TO DO → The lines to be copied are those below that contain "none".

SUPPLIED DATA Block Start

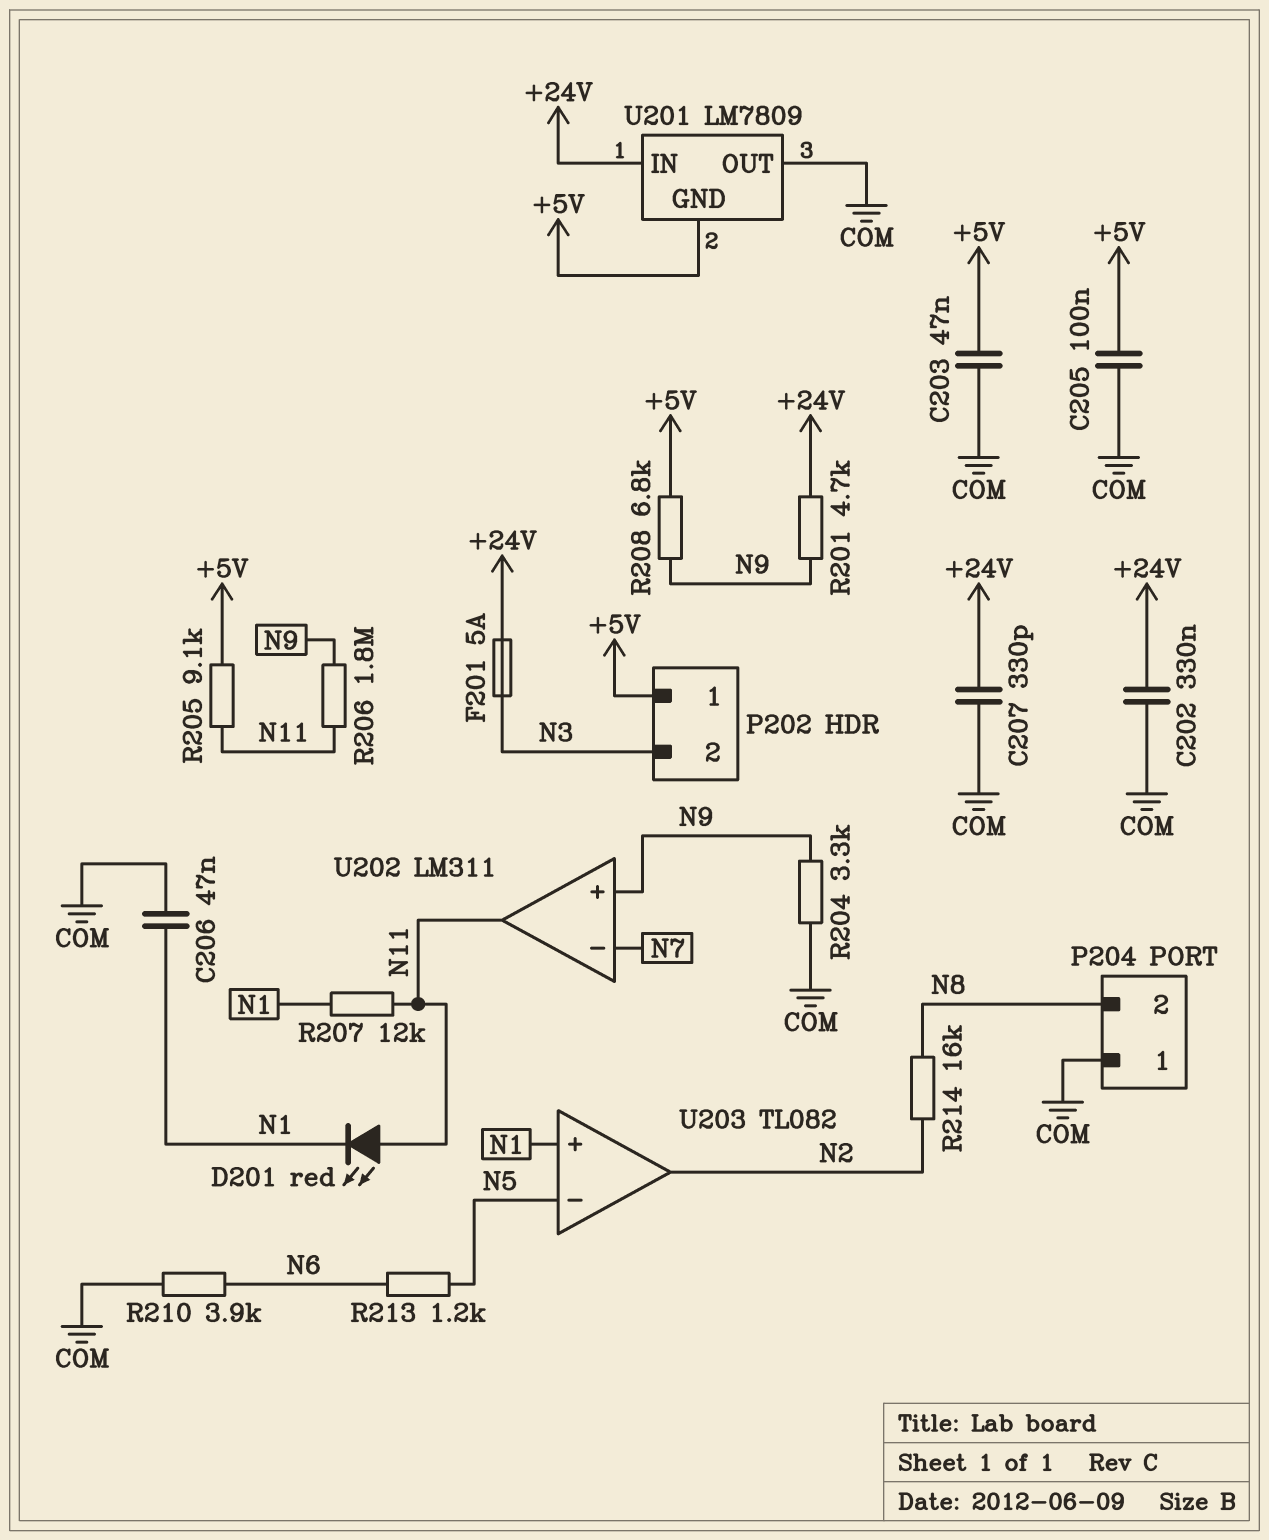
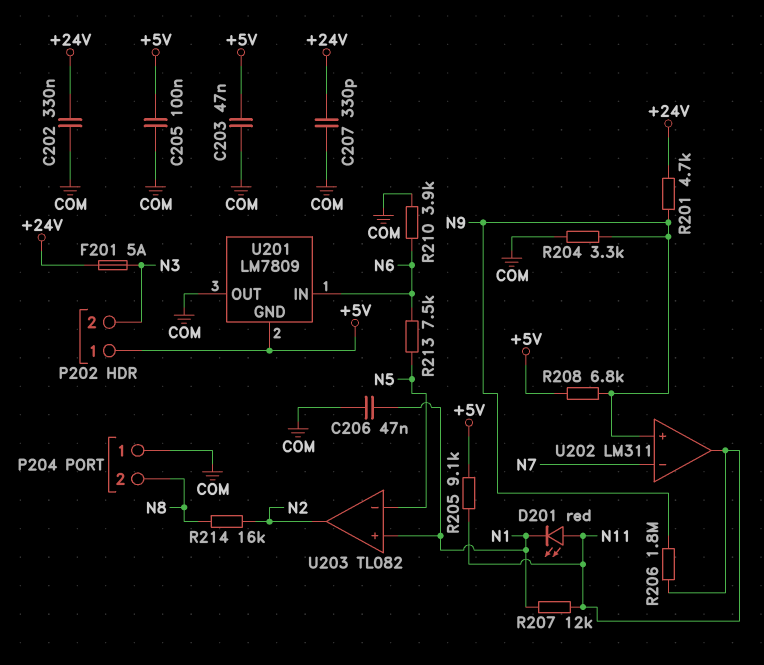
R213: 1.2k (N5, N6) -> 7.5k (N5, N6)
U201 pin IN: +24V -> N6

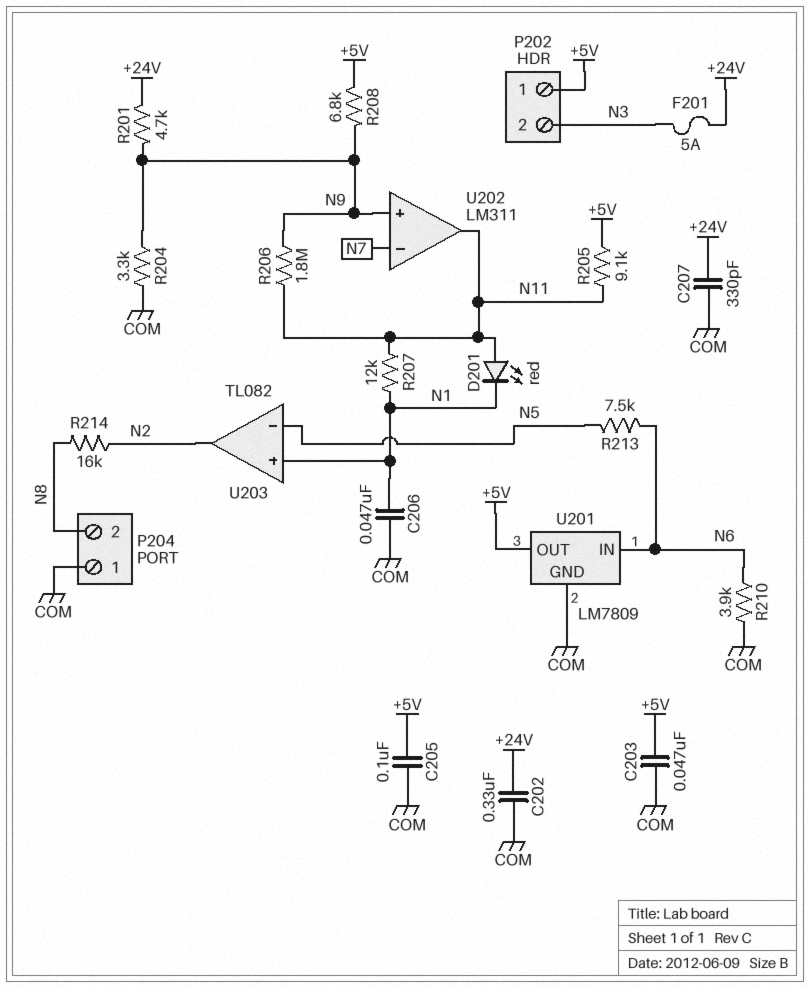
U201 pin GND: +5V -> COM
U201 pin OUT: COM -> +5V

SUPPLIED DATA Block End
SUPPLIED DATA Block Start

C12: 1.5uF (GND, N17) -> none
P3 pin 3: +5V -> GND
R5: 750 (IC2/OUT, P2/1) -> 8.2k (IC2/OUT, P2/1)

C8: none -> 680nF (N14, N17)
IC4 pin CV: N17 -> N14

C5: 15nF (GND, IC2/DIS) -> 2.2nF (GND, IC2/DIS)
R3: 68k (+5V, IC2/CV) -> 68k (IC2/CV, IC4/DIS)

SUPPLIED DATA Block End

WRITTEN RESPONSE →
C12: 1.5uF (GND, N17) -> none
C8: none -> 680nF (N14, N17)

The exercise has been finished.